SUPPLIED DATA section start
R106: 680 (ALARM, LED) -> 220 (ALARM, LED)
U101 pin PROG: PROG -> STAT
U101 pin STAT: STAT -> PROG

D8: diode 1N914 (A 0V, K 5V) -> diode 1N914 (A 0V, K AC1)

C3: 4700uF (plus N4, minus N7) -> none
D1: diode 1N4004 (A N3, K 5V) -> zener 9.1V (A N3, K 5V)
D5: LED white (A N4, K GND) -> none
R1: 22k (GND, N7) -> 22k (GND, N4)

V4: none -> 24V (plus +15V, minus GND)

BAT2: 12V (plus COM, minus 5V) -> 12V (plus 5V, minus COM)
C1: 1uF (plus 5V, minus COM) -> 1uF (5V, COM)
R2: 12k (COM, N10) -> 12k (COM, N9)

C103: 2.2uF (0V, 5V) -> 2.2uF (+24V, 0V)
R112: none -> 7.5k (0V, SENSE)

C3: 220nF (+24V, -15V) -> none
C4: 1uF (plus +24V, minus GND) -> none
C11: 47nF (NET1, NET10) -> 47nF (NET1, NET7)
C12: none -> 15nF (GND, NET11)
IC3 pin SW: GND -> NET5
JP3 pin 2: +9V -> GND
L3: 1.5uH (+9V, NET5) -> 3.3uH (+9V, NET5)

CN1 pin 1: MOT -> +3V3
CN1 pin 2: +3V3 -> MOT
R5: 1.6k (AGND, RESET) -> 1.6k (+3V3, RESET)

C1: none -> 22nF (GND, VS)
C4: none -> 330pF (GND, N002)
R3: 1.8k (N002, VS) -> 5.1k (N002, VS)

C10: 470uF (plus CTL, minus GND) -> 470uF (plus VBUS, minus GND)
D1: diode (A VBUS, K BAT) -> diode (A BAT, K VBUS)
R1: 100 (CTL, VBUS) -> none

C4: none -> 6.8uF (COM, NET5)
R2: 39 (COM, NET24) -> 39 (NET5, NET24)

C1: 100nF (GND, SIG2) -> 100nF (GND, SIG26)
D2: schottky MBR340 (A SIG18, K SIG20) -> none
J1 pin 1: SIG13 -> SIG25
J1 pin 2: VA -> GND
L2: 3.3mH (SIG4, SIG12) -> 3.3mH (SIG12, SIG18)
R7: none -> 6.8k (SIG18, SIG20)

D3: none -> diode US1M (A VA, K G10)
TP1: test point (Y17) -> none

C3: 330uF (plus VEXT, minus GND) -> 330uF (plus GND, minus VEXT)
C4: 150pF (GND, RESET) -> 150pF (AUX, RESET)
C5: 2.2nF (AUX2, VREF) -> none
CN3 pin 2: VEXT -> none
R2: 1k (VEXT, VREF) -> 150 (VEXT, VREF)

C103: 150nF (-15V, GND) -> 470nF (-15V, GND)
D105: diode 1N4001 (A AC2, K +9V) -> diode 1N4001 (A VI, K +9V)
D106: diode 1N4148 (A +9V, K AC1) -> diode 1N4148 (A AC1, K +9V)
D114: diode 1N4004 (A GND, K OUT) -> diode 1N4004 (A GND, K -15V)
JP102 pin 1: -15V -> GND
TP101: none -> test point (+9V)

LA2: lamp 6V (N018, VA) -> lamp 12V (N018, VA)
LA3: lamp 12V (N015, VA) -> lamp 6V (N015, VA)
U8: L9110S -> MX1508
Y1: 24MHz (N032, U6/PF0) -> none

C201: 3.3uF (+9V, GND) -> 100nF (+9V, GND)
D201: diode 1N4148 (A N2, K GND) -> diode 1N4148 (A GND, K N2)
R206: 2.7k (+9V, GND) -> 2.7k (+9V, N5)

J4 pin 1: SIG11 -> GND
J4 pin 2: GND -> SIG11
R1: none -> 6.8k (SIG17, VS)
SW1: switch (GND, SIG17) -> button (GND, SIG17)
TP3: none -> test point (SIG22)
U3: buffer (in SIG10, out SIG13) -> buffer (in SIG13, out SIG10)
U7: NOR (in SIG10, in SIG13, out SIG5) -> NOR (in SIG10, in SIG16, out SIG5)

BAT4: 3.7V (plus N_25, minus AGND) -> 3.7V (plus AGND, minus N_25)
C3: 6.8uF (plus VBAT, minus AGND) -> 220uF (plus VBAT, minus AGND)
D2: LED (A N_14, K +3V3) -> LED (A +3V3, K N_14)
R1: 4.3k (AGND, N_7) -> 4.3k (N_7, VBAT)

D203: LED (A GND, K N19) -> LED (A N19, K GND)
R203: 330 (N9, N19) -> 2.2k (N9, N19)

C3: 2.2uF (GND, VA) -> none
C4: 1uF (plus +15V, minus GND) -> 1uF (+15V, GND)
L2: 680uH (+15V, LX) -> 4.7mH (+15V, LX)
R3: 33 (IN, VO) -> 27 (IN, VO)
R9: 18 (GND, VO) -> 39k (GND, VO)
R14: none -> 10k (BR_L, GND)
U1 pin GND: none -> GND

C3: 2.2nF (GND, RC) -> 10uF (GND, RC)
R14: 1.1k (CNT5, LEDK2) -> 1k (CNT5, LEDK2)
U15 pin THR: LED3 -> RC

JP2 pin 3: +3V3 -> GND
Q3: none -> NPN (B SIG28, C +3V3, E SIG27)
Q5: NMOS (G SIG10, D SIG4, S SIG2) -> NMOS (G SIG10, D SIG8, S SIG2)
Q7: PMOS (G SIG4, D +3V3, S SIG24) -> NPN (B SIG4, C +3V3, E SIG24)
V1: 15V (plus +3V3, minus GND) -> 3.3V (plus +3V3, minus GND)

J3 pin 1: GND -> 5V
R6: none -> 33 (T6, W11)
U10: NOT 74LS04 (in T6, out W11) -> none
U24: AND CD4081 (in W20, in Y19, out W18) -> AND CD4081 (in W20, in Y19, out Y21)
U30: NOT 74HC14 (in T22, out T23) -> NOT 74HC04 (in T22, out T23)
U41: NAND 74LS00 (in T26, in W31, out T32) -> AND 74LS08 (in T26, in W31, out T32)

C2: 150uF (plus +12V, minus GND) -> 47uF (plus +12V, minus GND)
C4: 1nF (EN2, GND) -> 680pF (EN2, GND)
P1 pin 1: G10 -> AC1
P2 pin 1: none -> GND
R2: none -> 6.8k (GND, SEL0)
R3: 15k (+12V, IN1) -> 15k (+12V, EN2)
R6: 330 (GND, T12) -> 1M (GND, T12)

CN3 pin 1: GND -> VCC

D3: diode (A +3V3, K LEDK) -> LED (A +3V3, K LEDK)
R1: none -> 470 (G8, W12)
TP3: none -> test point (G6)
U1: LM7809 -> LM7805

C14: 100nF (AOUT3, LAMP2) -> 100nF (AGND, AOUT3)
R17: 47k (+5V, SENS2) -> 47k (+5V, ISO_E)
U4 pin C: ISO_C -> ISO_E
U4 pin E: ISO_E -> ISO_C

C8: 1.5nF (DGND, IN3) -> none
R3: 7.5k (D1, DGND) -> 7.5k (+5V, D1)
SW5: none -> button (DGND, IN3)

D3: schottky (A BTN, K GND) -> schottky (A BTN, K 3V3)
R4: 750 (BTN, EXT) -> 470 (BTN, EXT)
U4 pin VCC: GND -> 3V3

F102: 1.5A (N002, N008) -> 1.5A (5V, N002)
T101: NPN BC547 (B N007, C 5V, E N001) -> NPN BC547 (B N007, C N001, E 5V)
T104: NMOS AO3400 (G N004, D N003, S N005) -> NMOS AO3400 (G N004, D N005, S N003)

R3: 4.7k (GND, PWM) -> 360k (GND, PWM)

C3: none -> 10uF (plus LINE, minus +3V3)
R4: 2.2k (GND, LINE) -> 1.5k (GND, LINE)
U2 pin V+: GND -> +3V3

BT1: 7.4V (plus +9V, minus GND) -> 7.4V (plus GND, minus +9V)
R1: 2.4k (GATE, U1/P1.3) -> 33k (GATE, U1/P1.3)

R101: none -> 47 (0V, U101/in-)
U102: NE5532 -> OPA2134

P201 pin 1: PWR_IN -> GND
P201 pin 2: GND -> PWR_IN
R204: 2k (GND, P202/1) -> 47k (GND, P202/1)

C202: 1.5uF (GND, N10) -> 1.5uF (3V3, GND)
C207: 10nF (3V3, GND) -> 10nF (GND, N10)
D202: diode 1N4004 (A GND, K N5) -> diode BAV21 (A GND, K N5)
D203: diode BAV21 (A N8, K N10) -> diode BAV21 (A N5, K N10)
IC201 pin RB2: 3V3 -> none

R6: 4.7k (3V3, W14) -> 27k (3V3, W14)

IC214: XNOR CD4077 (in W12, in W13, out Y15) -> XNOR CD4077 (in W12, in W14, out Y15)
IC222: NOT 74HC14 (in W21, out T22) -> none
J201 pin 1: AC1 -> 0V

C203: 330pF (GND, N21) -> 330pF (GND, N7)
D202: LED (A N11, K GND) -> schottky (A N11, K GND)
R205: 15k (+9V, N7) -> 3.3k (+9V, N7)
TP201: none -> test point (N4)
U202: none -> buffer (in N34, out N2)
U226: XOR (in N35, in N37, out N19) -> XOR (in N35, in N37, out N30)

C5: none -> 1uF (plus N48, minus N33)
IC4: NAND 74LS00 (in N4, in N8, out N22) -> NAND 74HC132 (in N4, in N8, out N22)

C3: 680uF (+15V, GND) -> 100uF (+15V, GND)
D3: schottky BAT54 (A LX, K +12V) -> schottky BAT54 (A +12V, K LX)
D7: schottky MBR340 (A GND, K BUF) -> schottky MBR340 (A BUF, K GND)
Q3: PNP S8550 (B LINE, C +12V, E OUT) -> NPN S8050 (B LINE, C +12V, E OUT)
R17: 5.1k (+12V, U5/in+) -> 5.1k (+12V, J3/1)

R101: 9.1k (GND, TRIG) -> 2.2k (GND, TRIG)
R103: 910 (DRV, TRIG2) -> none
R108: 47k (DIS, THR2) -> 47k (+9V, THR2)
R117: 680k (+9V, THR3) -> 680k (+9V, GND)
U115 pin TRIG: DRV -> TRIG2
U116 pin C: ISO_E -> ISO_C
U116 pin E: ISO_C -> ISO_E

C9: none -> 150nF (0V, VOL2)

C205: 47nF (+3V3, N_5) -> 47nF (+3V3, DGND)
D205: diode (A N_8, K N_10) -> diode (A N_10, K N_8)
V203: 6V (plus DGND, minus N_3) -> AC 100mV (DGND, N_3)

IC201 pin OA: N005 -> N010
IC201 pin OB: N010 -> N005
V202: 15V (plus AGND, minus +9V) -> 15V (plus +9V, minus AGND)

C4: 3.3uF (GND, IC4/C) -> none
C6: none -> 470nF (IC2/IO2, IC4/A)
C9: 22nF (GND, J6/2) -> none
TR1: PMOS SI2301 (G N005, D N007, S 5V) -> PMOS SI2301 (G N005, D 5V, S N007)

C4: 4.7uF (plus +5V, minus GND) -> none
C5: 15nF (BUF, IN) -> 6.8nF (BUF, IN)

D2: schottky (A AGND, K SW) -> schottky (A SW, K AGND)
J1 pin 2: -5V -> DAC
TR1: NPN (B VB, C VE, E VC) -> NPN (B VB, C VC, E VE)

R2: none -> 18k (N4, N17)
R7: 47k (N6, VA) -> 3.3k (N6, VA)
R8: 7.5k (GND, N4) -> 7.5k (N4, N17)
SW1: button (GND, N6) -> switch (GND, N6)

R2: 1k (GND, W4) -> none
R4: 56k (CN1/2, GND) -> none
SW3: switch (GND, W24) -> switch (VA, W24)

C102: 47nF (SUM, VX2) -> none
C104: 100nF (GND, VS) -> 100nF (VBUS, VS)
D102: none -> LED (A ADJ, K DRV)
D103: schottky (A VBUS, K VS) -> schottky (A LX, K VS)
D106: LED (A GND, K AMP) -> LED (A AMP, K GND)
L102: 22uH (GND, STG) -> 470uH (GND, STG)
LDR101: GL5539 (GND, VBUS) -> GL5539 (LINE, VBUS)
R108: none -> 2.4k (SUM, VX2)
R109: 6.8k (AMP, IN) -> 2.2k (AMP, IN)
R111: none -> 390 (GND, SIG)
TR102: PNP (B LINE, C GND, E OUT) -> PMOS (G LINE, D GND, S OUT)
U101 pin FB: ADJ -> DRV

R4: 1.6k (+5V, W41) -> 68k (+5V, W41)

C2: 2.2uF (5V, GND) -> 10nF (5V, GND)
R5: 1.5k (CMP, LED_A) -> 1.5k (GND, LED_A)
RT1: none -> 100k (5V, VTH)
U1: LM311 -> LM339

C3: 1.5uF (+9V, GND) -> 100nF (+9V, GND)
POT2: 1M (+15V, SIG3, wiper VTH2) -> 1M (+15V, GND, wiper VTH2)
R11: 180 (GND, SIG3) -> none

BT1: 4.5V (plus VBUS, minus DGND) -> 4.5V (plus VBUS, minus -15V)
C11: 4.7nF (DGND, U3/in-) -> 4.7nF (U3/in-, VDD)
SUPPLIED DATA section end
Return, with no change at all, every line in the entries above from the line containing "TP201: none -> test point (N4)" through the line containing "R101: 9.1k (GND, TRIG) -> 2.2k (GND, TRIG)".

TP201: none -> test point (N4)
U202: none -> buffer (in N34, out N2)
U226: XOR (in N35, in N37, out N19) -> XOR (in N35, in N37, out N30)

C5: none -> 1uF (plus N48, minus N33)
IC4: NAND 74LS00 (in N4, in N8, out N22) -> NAND 74HC132 (in N4, in N8, out N22)

C3: 680uF (+15V, GND) -> 100uF (+15V, GND)
D3: schottky BAT54 (A LX, K +12V) -> schottky BAT54 (A +12V, K LX)
D7: schottky MBR340 (A GND, K BUF) -> schottky MBR340 (A BUF, K GND)
Q3: PNP S8550 (B LINE, C +12V, E OUT) -> NPN S8050 (B LINE, C +12V, E OUT)
R17: 5.1k (+12V, U5/in+) -> 5.1k (+12V, J3/1)

R101: 9.1k (GND, TRIG) -> 2.2k (GND, TRIG)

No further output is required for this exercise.